_Information_.
>>>>

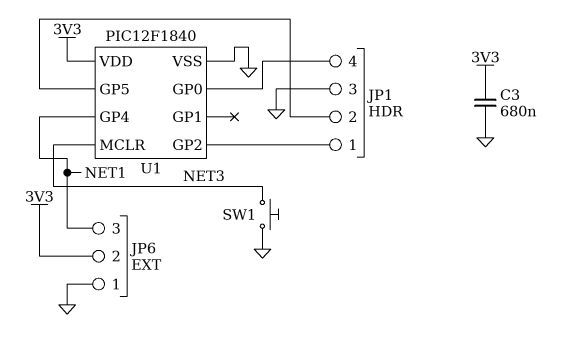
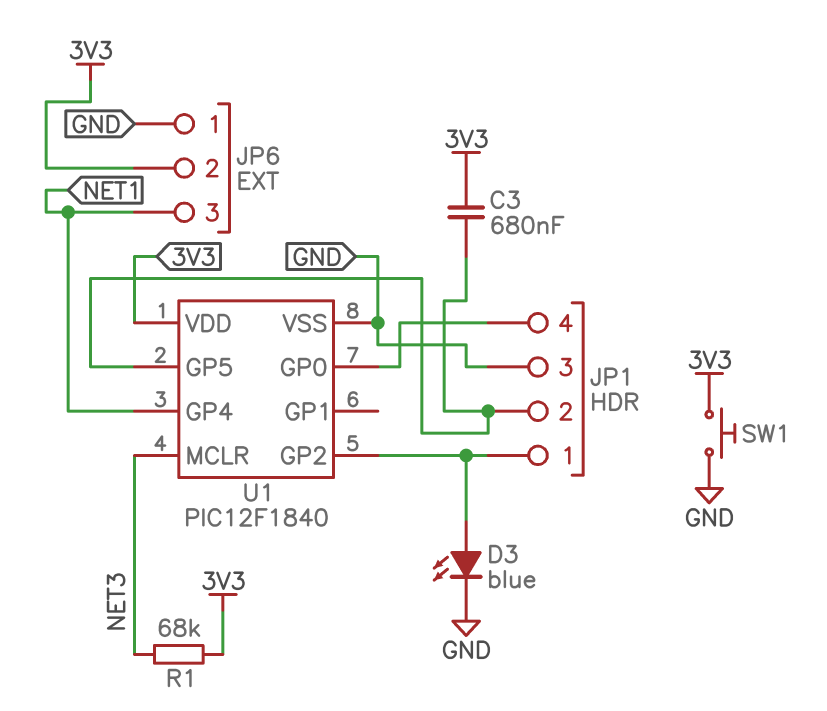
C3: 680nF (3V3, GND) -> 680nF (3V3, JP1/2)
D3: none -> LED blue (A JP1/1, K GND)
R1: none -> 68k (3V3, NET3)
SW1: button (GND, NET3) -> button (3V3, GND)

<<<<
>>>>

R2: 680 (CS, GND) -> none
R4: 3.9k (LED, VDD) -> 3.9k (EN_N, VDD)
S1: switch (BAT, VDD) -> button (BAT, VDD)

<<<<

_Exercise brief_.
For this task, write out exactly the lines of the entries above, starting at the line with "R1: none -> 68k (3V3, NET3)" and ending at the line with "SW1: button (GND, NET3) -> button (3V3, GND)", both included, and no others.

_Answer box_.
R1: none -> 68k (3V3, NET3)
SW1: button (GND, NET3) -> button (3V3, GND)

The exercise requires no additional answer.